- EXTRACTED MATERIAL:
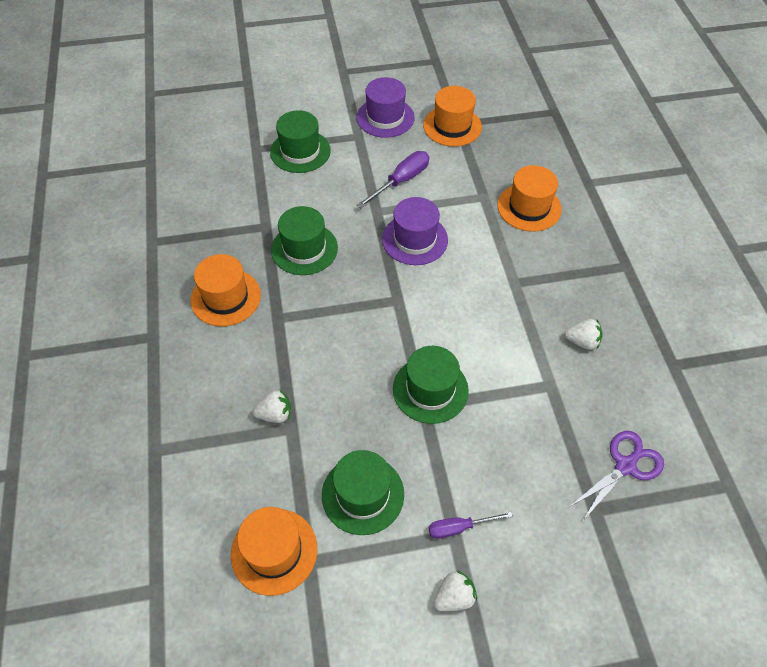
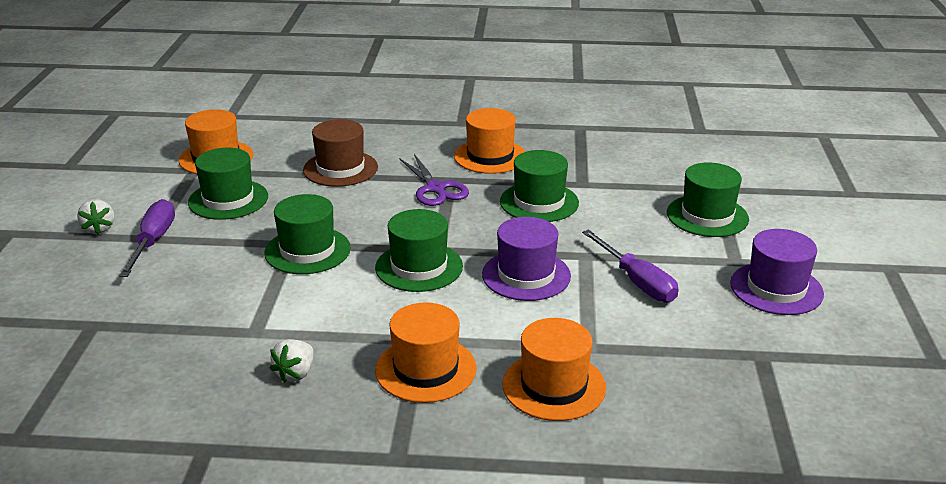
camera: 105 degrees right, 25 degrees down
(275, 414) = (340, 169): white strawberry -> brown hat
(427, 305) = (419, 267): none -> green hat
(452, 126) = (754, 347): orange hat -> orange hat (426, 369)
(459, 527) = (153, 241): purple screwdriver -> purple screwdriver, size x1.54
(625, 466) = (115, 360): purple scissors -> purple scissors (435, 188)

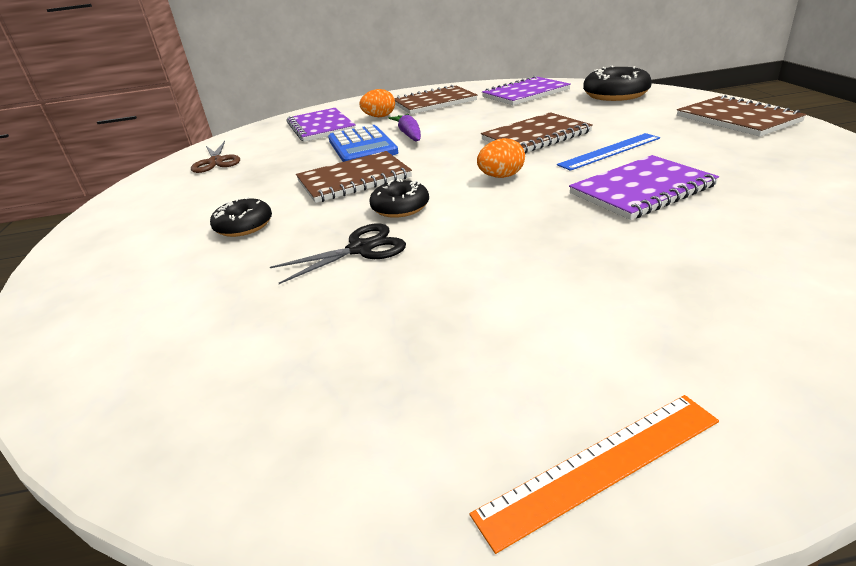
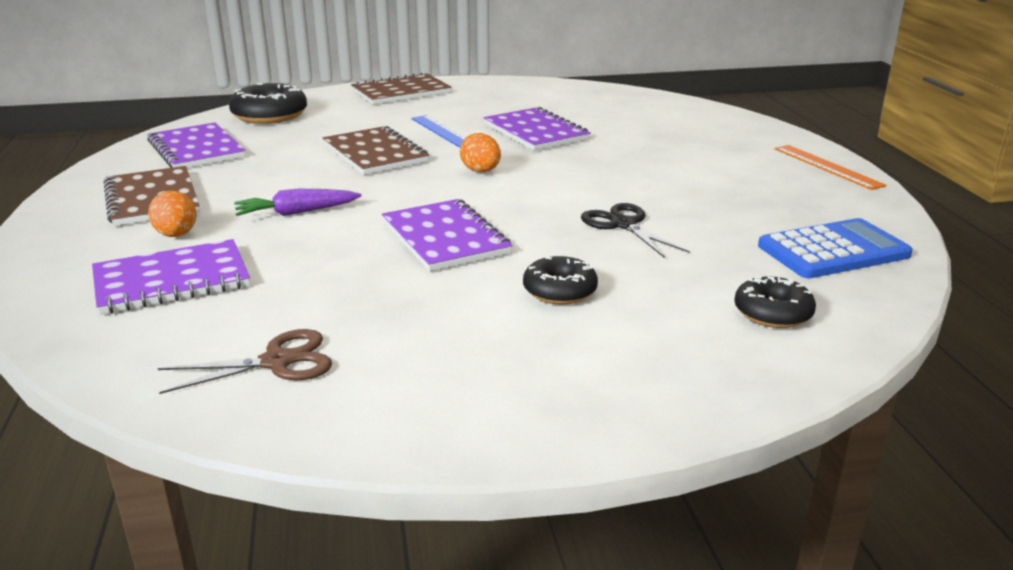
camera: 95 degrees left, 5 degrees down
(354, 179) = (445, 238): brown notebook -> purple notebook
(362, 146) = (318, 240): blue calculator -> blue calculator (833, 251)
(400, 207) = (537, 211): black donut -> black donut (772, 313)

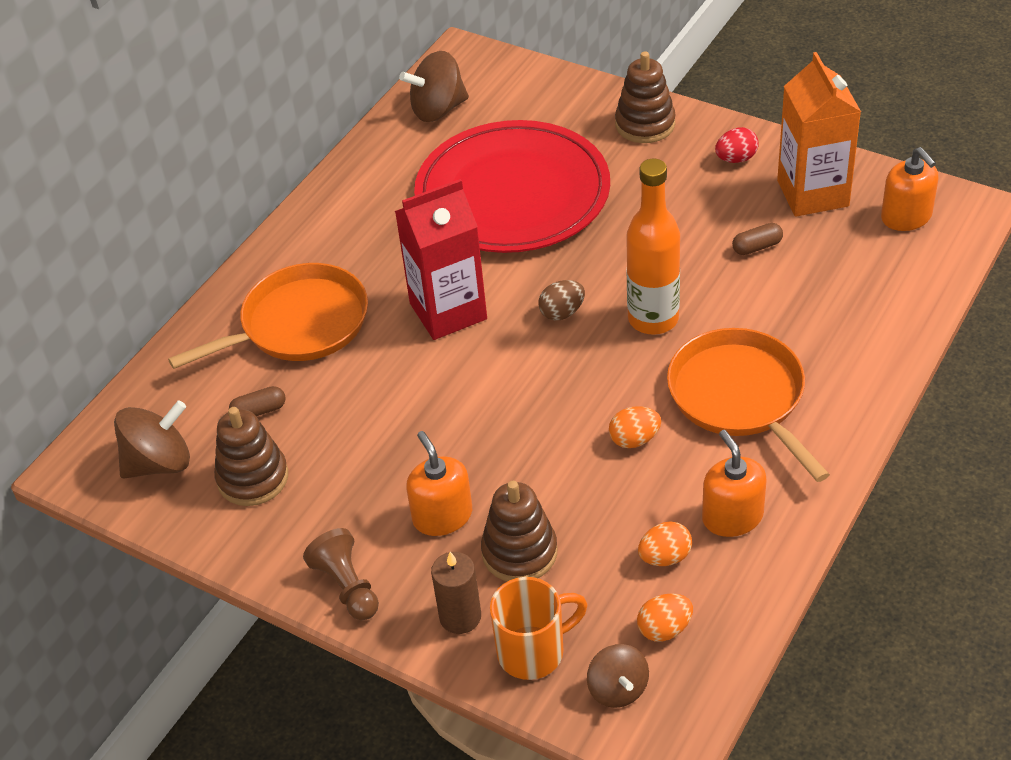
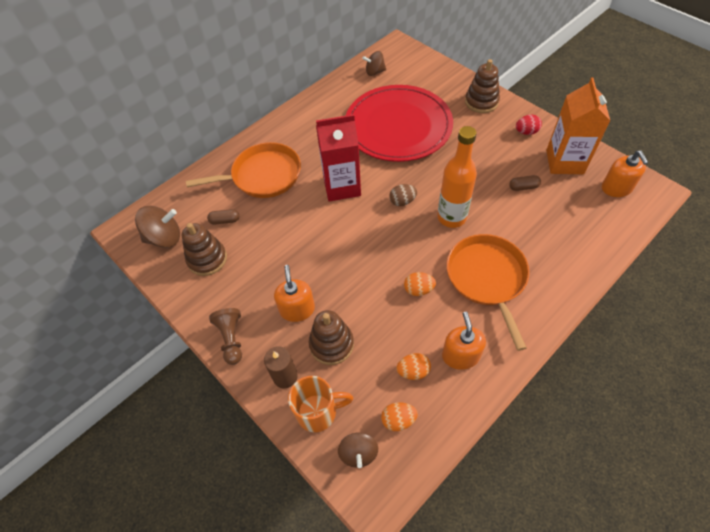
camera: 15 degrees right, 10 degrees up
(438, 109) = (374, 72): brown spinning top -> brown spinning top, size x0.65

- TASK REQUIREMENTS: Review the material and copy each line in which the word "camera" appears.

- WRITTEN SOLUTION:
camera: 105 degrees right, 25 degrees down
camera: 95 degrees left, 5 degrees down
camera: 15 degrees right, 10 degrees up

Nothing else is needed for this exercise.